__YOUR ASSIGNMENT__: Please return the records below exactly as they appear, leaving every picture out.

__GIVEN RECORDS__:
──────────────────────────────
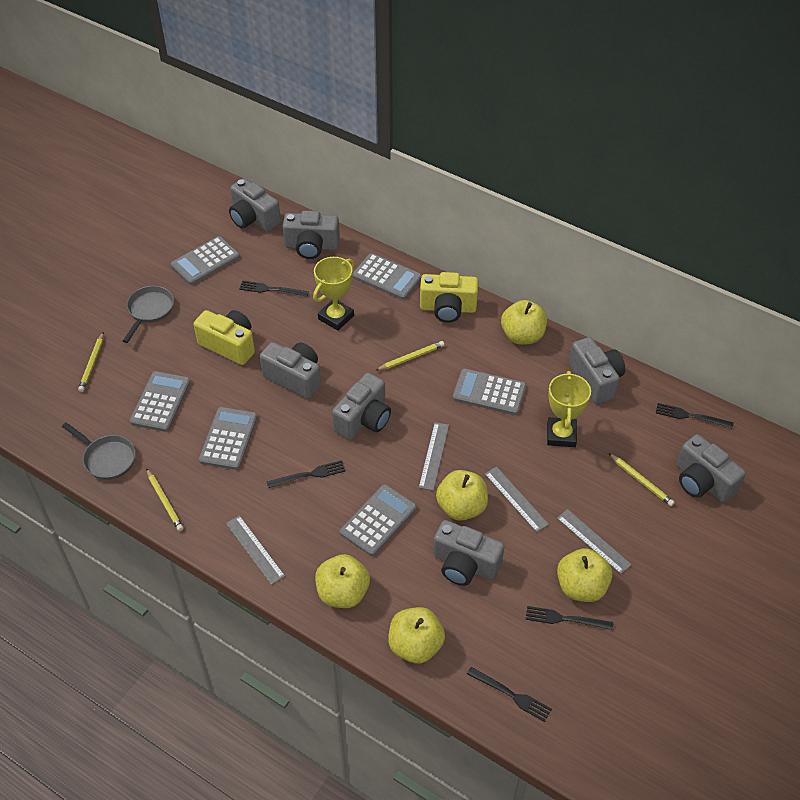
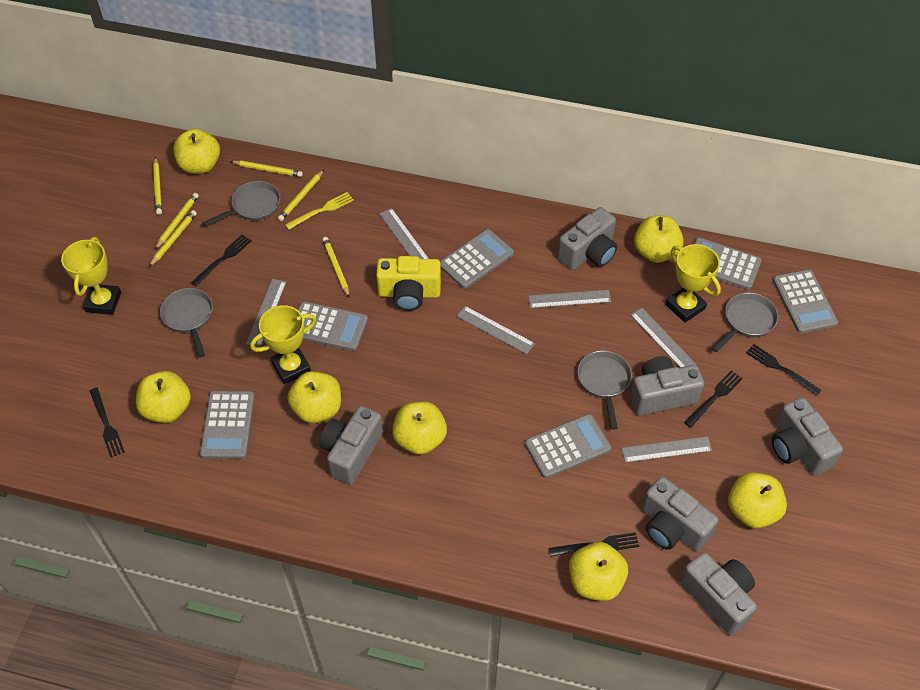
grey camera: 7 -> 6
grey pan: 2 -> 4
grey ruler: 4 -> 6
yellow apple: 5 -> 7
yellow camera: 2 -> 1
yellow fork: 0 -> 1
yellow pencil: 4 -> 6
yellow trophy: 2 -> 3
──────────────────────────────
__ANSWER BOX__:
grey camera: 7 -> 6
grey pan: 2 -> 4
grey ruler: 4 -> 6
yellow apple: 5 -> 7
yellow camera: 2 -> 1
yellow fork: 0 -> 1
yellow pencil: 4 -> 6
yellow trophy: 2 -> 3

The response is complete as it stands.